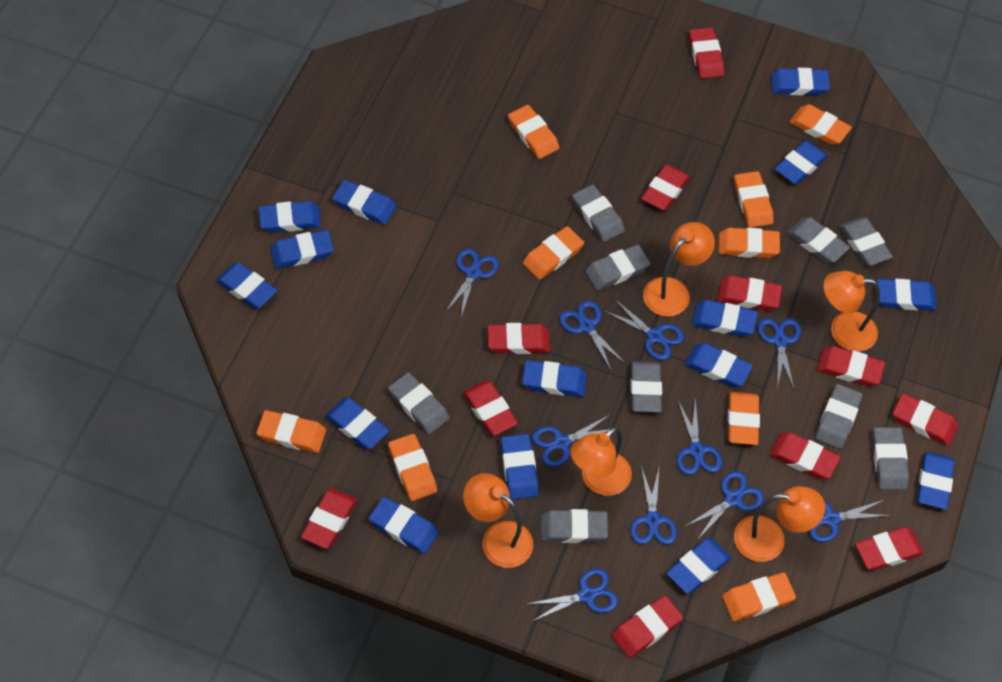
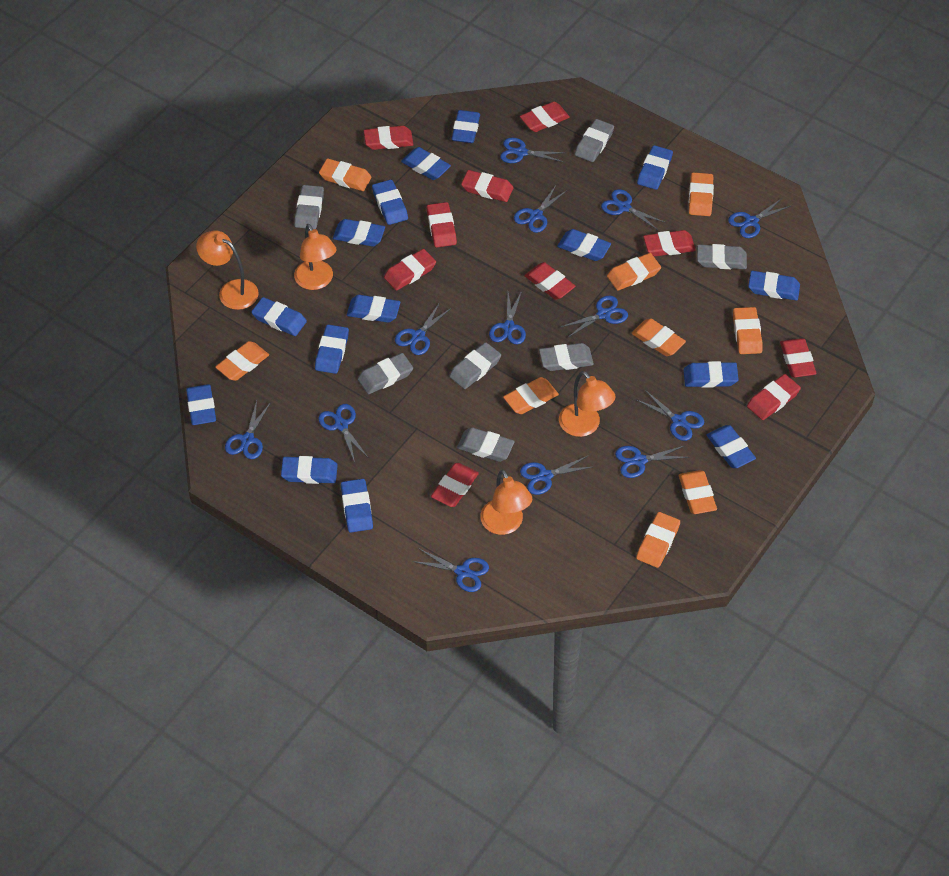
blue scissors: 10 -> 13
grey eraser: 9 -> 7
orange lamp: 5 -> 4
red eraser: 11 -> 10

—————

*WHAT YOU ARE ASKED TO DO:*
Reproduce the whole listing above word for word, but not its pictures.

*ANSWER BOX:*
blue scissors: 10 -> 13
grey eraser: 9 -> 7
orange lamp: 5 -> 4
red eraser: 11 -> 10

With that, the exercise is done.